[START EXTRACTED INFORMATION]
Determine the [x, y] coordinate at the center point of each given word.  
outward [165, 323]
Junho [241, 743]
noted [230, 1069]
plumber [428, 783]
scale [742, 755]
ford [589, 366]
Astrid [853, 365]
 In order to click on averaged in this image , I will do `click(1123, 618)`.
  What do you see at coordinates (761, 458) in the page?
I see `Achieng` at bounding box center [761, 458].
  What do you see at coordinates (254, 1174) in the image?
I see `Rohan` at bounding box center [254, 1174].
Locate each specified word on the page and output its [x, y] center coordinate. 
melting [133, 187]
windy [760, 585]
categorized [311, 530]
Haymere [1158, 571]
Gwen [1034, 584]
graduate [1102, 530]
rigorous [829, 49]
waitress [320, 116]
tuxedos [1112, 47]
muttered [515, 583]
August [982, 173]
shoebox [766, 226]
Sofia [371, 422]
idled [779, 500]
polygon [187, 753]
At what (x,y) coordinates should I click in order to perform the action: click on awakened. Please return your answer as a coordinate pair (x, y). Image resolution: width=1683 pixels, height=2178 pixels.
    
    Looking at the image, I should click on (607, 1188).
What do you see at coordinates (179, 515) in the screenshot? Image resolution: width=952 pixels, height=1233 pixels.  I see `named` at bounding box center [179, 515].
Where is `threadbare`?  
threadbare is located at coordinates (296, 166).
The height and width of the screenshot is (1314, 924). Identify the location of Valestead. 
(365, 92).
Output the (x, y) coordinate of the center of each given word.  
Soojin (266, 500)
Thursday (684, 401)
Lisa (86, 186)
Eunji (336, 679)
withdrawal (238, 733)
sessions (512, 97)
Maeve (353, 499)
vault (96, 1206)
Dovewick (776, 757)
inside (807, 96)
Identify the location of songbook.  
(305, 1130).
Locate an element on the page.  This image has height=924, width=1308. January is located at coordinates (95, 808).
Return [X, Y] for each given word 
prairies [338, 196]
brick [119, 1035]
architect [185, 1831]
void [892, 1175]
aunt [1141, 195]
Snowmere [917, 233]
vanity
[END EXTRACTED INFORMATION]
WHAT IS ASKED: Extract every line of the material above and reproduce each one verbatim, with no alterations.

RESPONSE TO THIS TASK:
Determine the [x, y] coordinate at the center point of each given word.  
outward [165, 323]
Junho [241, 743]
noted [230, 1069]
plumber [428, 783]
scale [742, 755]
ford [589, 366]
Astrid [853, 365]
 In order to click on averaged in this image , I will do `click(1123, 618)`.
  What do you see at coordinates (761, 458) in the page?
I see `Achieng` at bounding box center [761, 458].
  What do you see at coordinates (254, 1174) in the image?
I see `Rohan` at bounding box center [254, 1174].
Locate each specified word on the page and output its [x, y] center coordinate. 
melting [133, 187]
windy [760, 585]
categorized [311, 530]
Haymere [1158, 571]
Gwen [1034, 584]
graduate [1102, 530]
rigorous [829, 49]
waitress [320, 116]
tuxedos [1112, 47]
muttered [515, 583]
August [982, 173]
shoebox [766, 226]
Sofia [371, 422]
idled [779, 500]
polygon [187, 753]
At what (x,y) coordinates should I click in order to perform the action: click on awakened. Please return your answer as a coordinate pair (x, y). Image resolution: width=1683 pixels, height=2178 pixels.
    
    Looking at the image, I should click on (607, 1188).
What do you see at coordinates (179, 515) in the screenshot? Image resolution: width=952 pixels, height=1233 pixels.  I see `named` at bounding box center [179, 515].
Where is `threadbare`?  
threadbare is located at coordinates (296, 166).
The height and width of the screenshot is (1314, 924). Identify the location of Valestead. 
(365, 92).
Output the (x, y) coordinate of the center of each given word.  
Soojin (266, 500)
Thursday (684, 401)
Lisa (86, 186)
Eunji (336, 679)
withdrawal (238, 733)
sessions (512, 97)
Maeve (353, 499)
vault (96, 1206)
Dovewick (776, 757)
inside (807, 96)
Identify the location of songbook.  
(305, 1130).
Locate an element on the page.  This image has height=924, width=1308. January is located at coordinates (95, 808).
Return [X, Y] for each given word 
prairies [338, 196]
brick [119, 1035]
architect [185, 1831]
void [892, 1175]
aunt [1141, 195]
Snowmere [917, 233]
vanity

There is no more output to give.